Problem - All lines from the one containing "orange round brick B4" through the end of the entries below should appear in the answer exactly, with no others.

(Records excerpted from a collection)
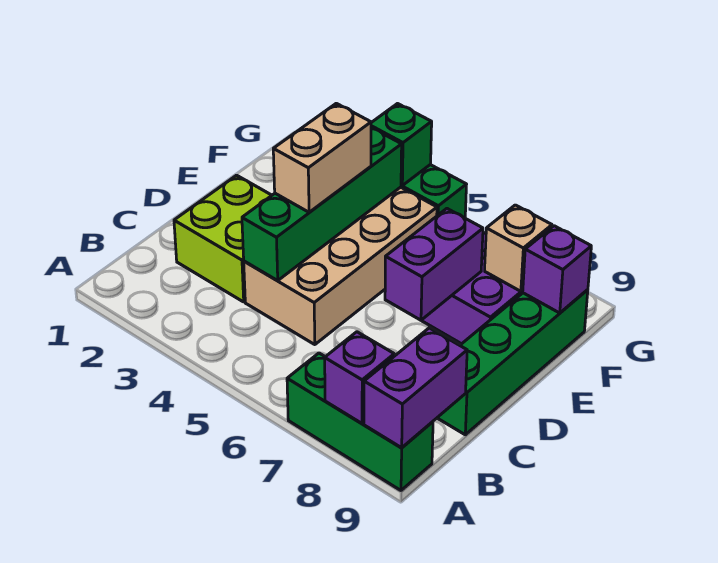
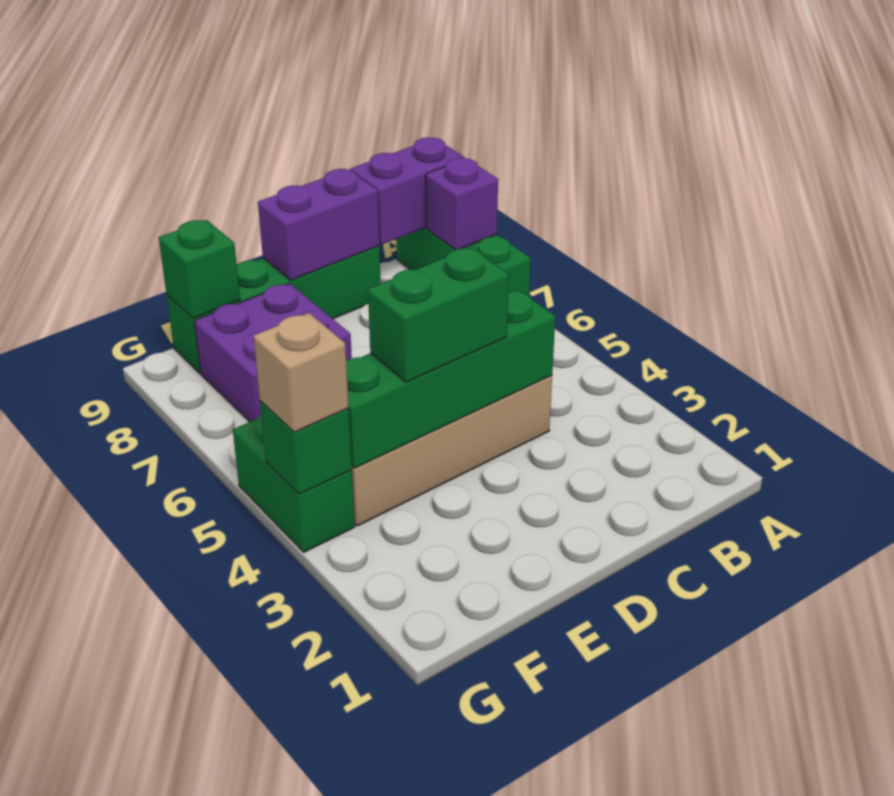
lime brick C2:D3 level 1 -> none
tan brick D4:E4 level 3 -> green brick D4:E4 level 3
purple brick D7:E7 level 2 -> purple brick C9:D9 level 2
tan brick F8 level 2 -> tan brick G4 level 3
purple brick F9 level 2 -> green brick F9 level 2

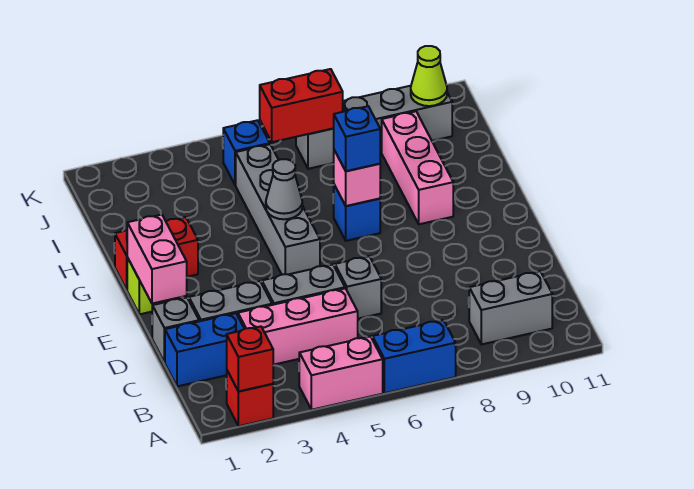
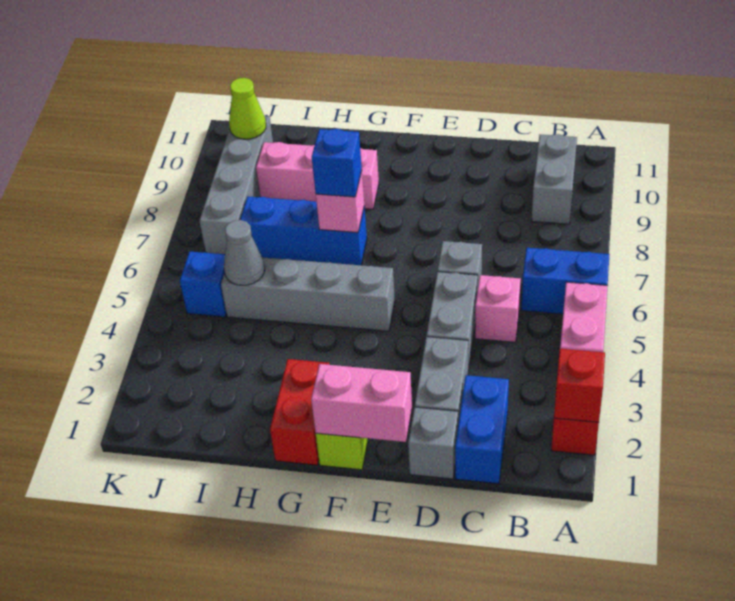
blue brick A6:A7 level 1 -> blue brick A6:B6 level 1
pink brick C3:C5 level 1 -> pink brick C5 level 1
grey cone G5 level 2 -> grey cone I5 level 2
blue brick G7 level 1 -> blue brick G7:I7 level 1
red brick J6:J7 level 2 -> none

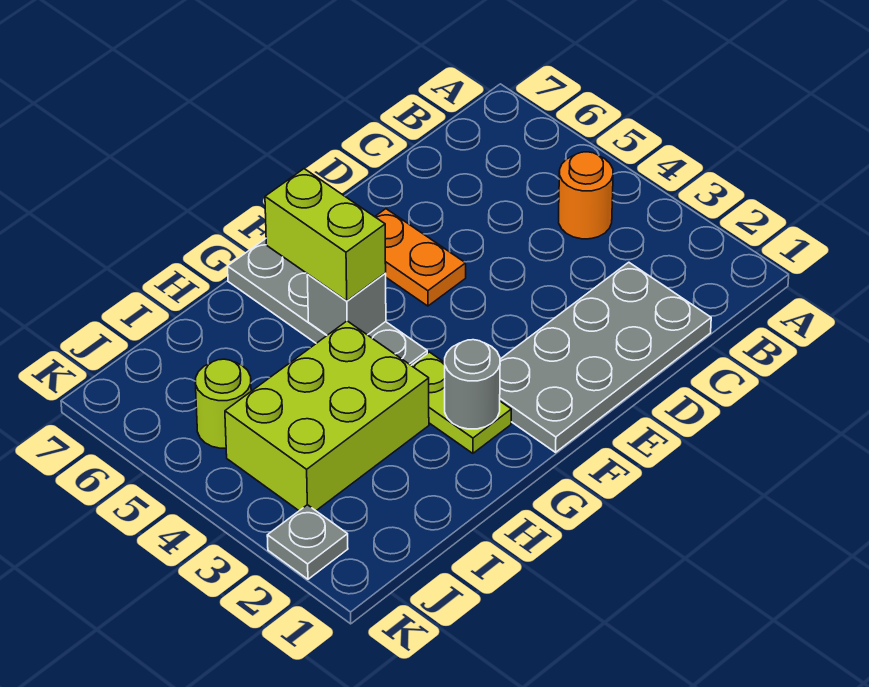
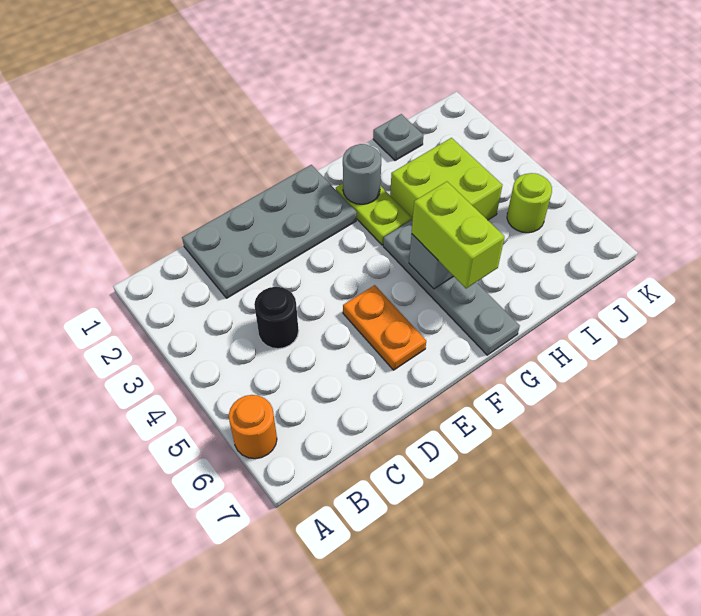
orange round brick B4 level 1 -> orange round brick A6 level 1
none -> black round brick C4 level 1
lime brick H3:J4 level 1 -> lime brick H3:I4 level 1
grey plate K2 level 1 -> grey plate I1 level 1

Your response -
orange round brick B4 level 1 -> orange round brick A6 level 1
none -> black round brick C4 level 1
lime brick H3:J4 level 1 -> lime brick H3:I4 level 1
grey plate K2 level 1 -> grey plate I1 level 1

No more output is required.